(Beginning of Material for this task)

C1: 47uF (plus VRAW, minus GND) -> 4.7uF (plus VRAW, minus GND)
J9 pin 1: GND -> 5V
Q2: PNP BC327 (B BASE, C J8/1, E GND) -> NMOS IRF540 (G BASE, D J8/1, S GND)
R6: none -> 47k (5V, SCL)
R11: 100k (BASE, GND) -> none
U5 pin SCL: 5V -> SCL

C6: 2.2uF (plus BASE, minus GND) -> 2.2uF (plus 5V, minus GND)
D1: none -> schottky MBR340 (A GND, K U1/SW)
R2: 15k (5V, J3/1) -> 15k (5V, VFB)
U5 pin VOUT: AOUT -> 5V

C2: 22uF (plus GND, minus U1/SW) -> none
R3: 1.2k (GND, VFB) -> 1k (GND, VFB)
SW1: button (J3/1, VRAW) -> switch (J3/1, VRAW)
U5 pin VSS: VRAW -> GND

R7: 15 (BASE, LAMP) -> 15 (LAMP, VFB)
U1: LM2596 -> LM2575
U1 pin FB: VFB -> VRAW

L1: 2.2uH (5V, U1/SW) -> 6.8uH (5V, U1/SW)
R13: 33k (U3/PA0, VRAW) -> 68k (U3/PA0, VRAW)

(End of Material for this task)
(Beginning of Material for this task)

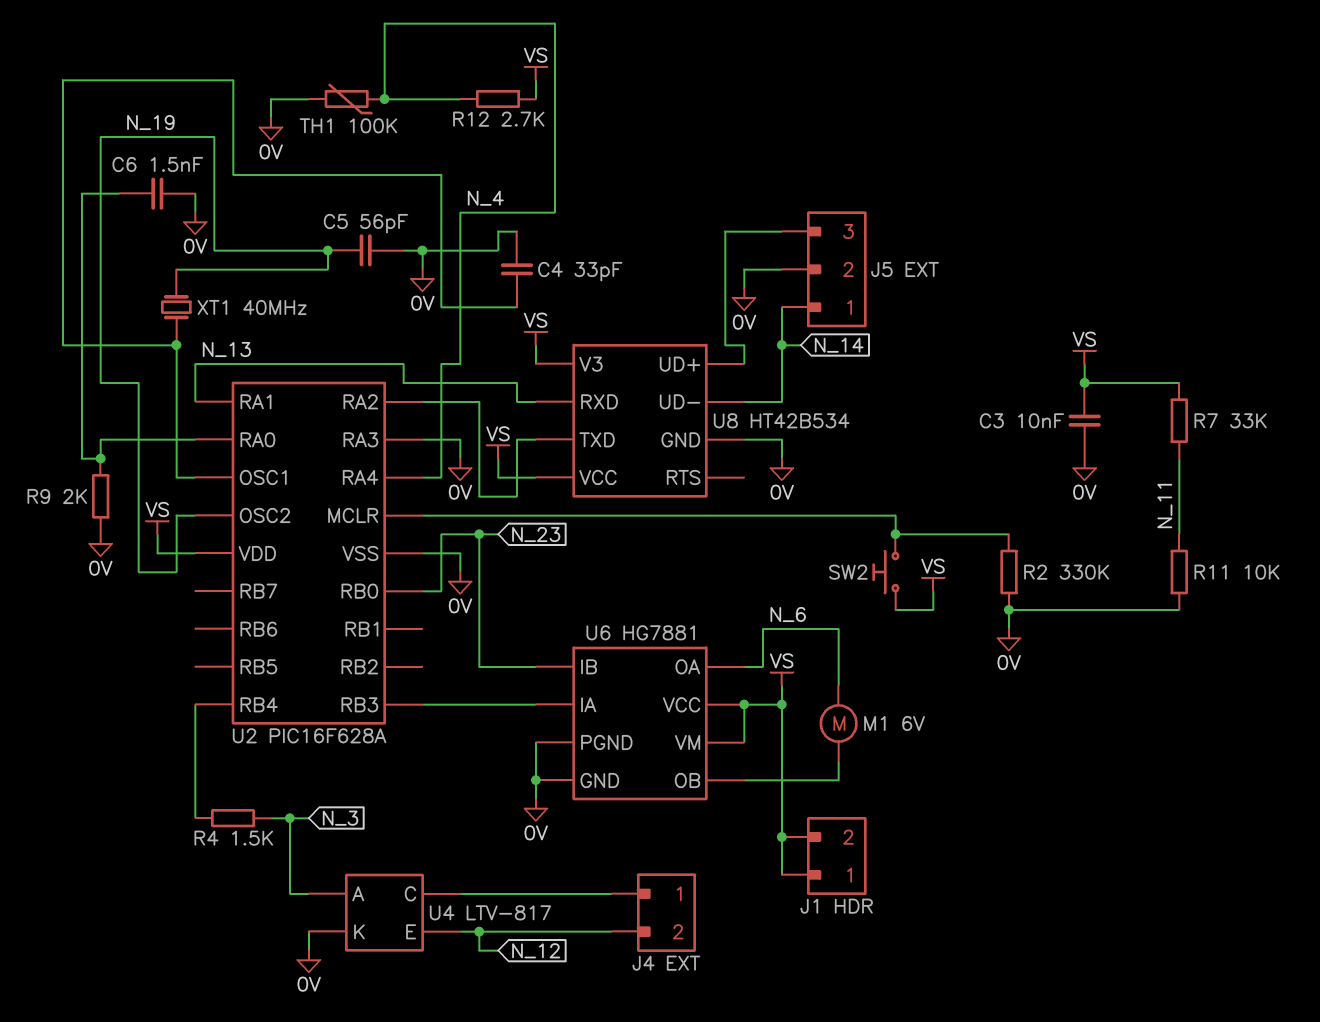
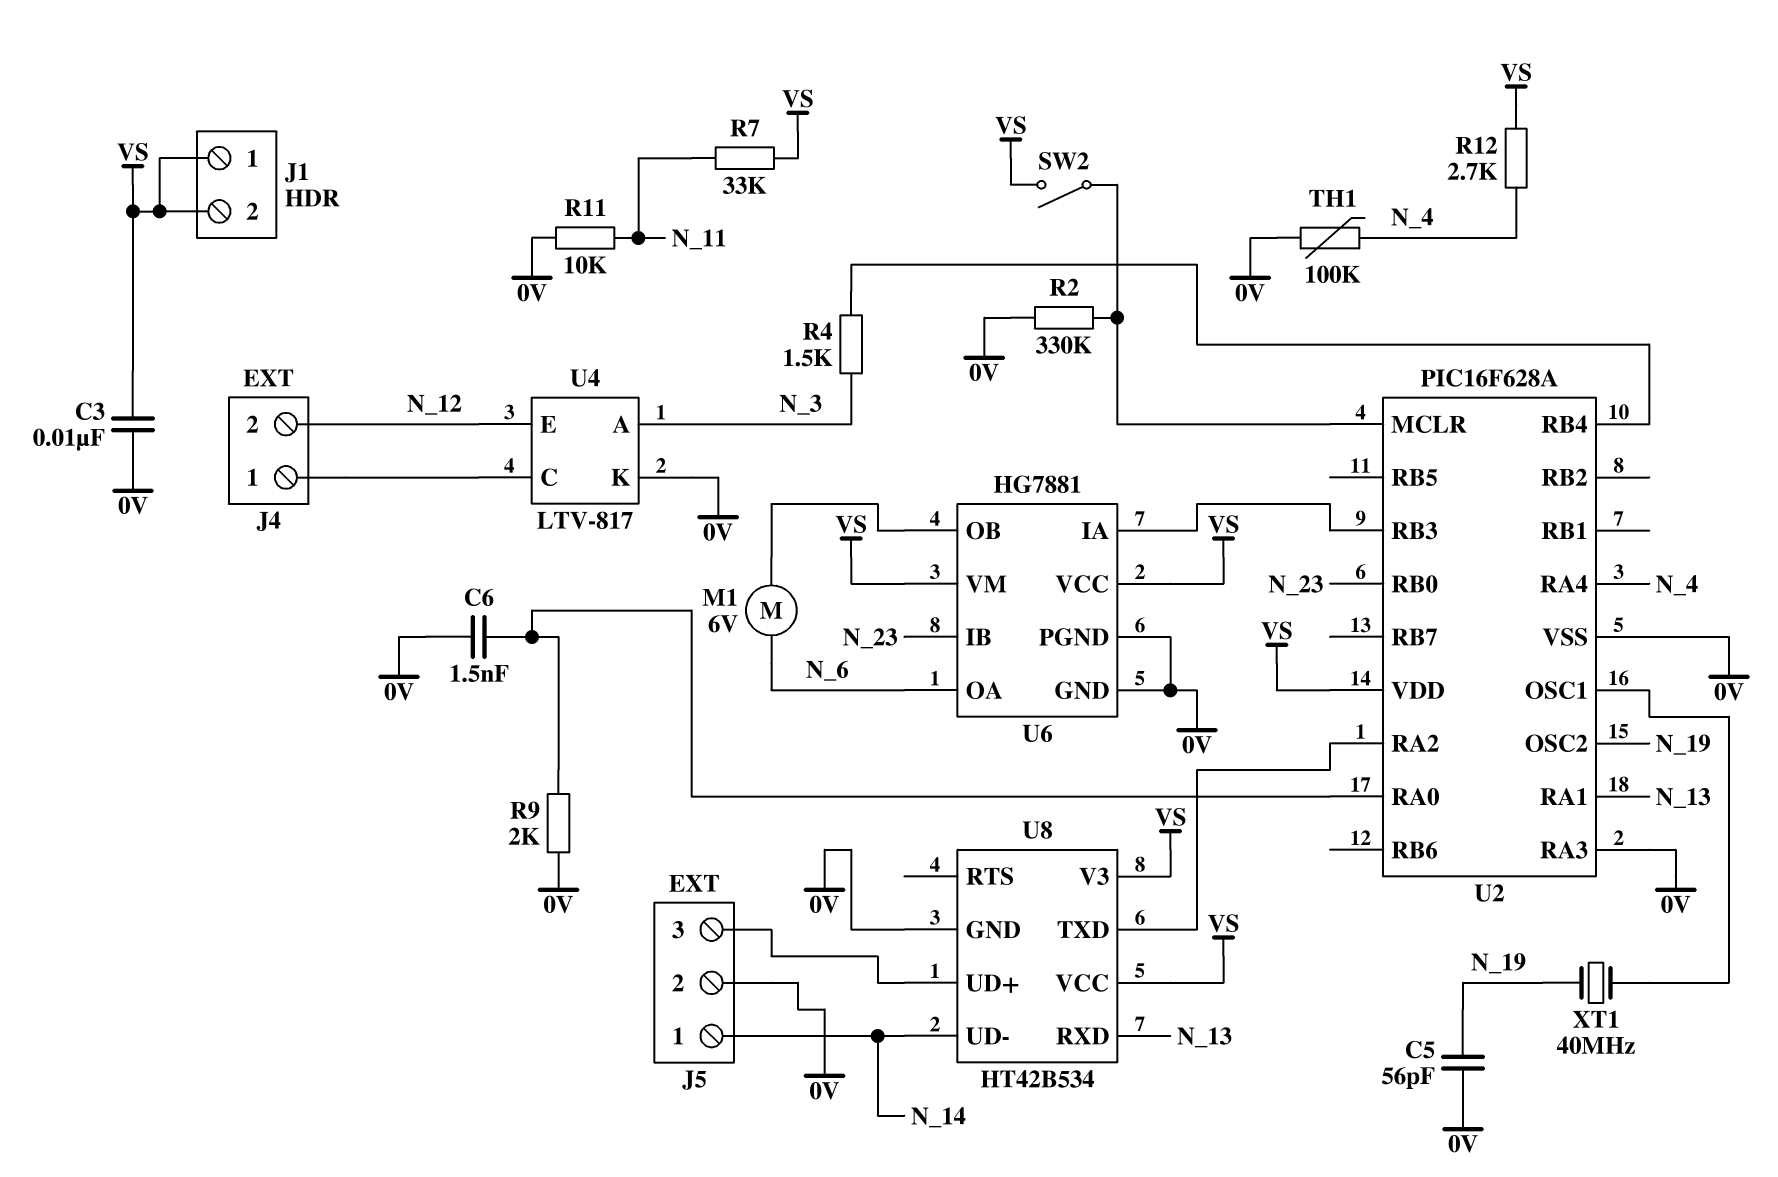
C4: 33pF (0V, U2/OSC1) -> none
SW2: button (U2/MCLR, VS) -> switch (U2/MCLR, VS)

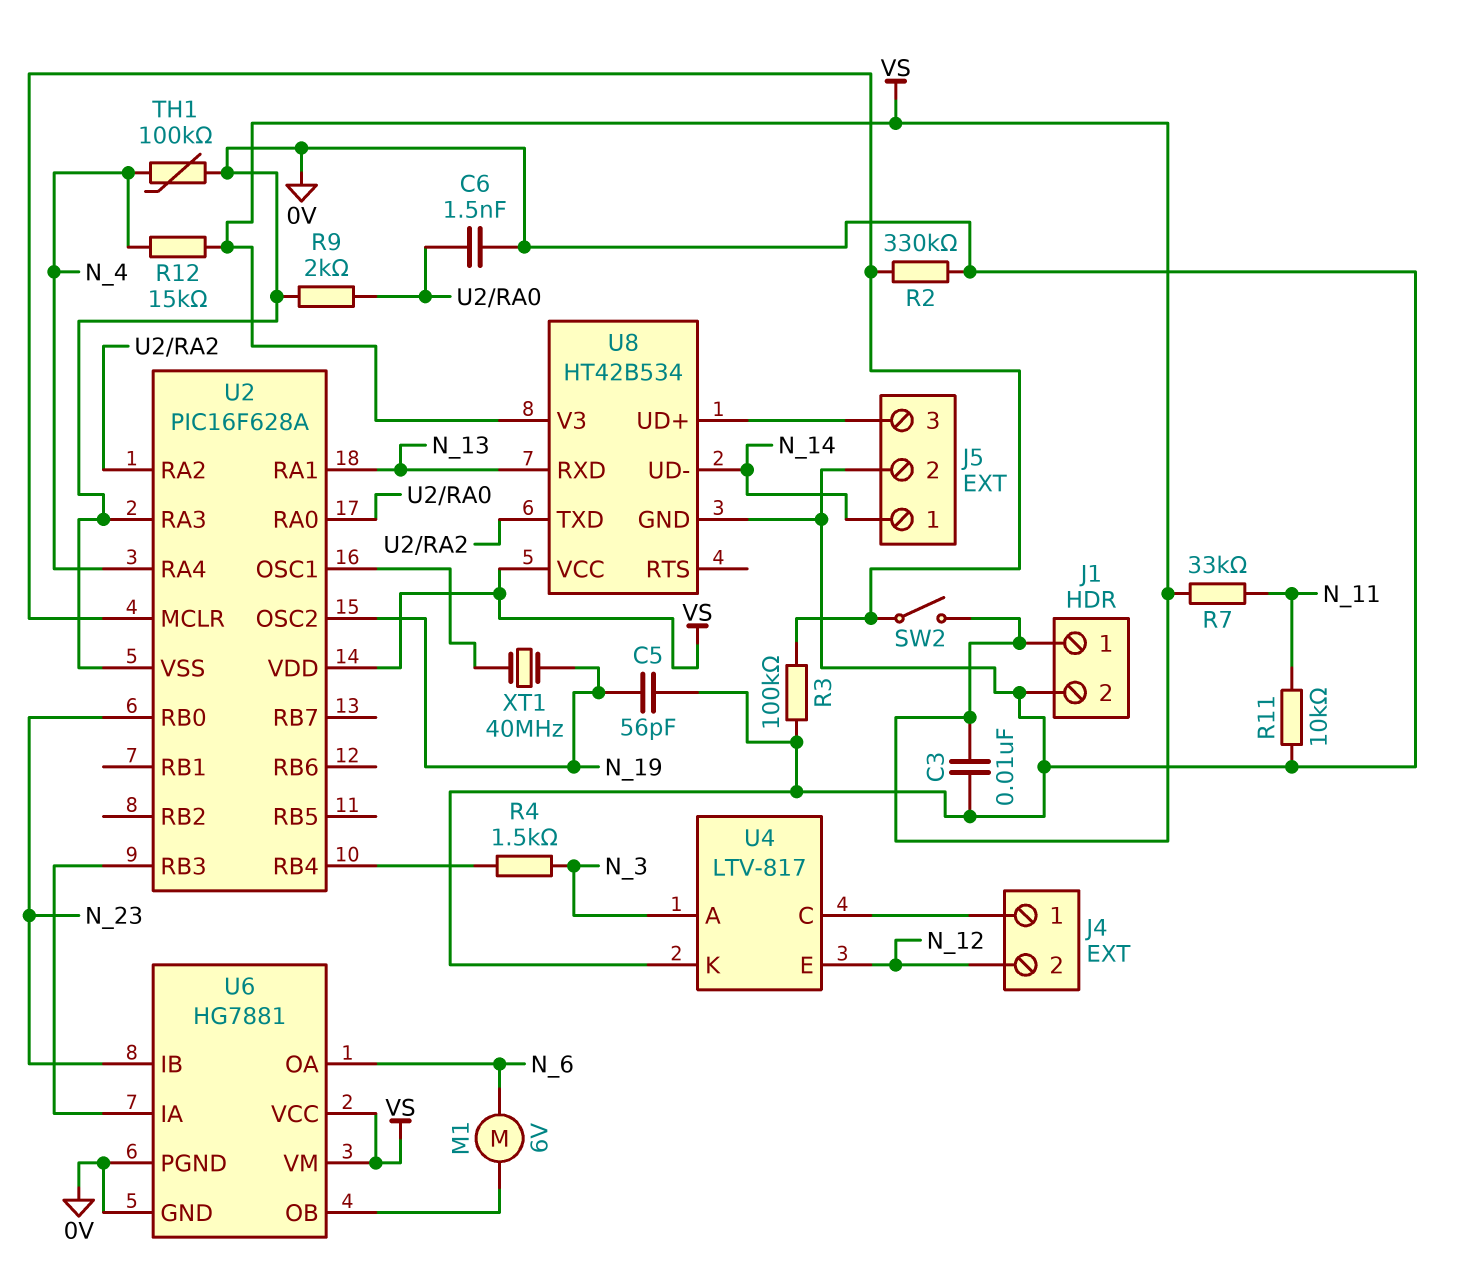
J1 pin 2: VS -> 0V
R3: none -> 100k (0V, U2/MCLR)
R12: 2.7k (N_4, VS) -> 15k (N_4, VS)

(End of Material for this task)

Problem requirements:
Repeat exactly the lines above from the one with "C1: 47uF (plus" up to and including the one with "R13: 33k (U3/PA0, VRAW) -> 68k (U3/PA0, VRAW)". No other line belongs in the reply.

Solution to the exercise:
C1: 47uF (plus VRAW, minus GND) -> 4.7uF (plus VRAW, minus GND)
J9 pin 1: GND -> 5V
Q2: PNP BC327 (B BASE, C J8/1, E GND) -> NMOS IRF540 (G BASE, D J8/1, S GND)
R6: none -> 47k (5V, SCL)
R11: 100k (BASE, GND) -> none
U5 pin SCL: 5V -> SCL

C6: 2.2uF (plus BASE, minus GND) -> 2.2uF (plus 5V, minus GND)
D1: none -> schottky MBR340 (A GND, K U1/SW)
R2: 15k (5V, J3/1) -> 15k (5V, VFB)
U5 pin VOUT: AOUT -> 5V

C2: 22uF (plus GND, minus U1/SW) -> none
R3: 1.2k (GND, VFB) -> 1k (GND, VFB)
SW1: button (J3/1, VRAW) -> switch (J3/1, VRAW)
U5 pin VSS: VRAW -> GND

R7: 15 (BASE, LAMP) -> 15 (LAMP, VFB)
U1: LM2596 -> LM2575
U1 pin FB: VFB -> VRAW

L1: 2.2uH (5V, U1/SW) -> 6.8uH (5V, U1/SW)
R13: 33k (U3/PA0, VRAW) -> 68k (U3/PA0, VRAW)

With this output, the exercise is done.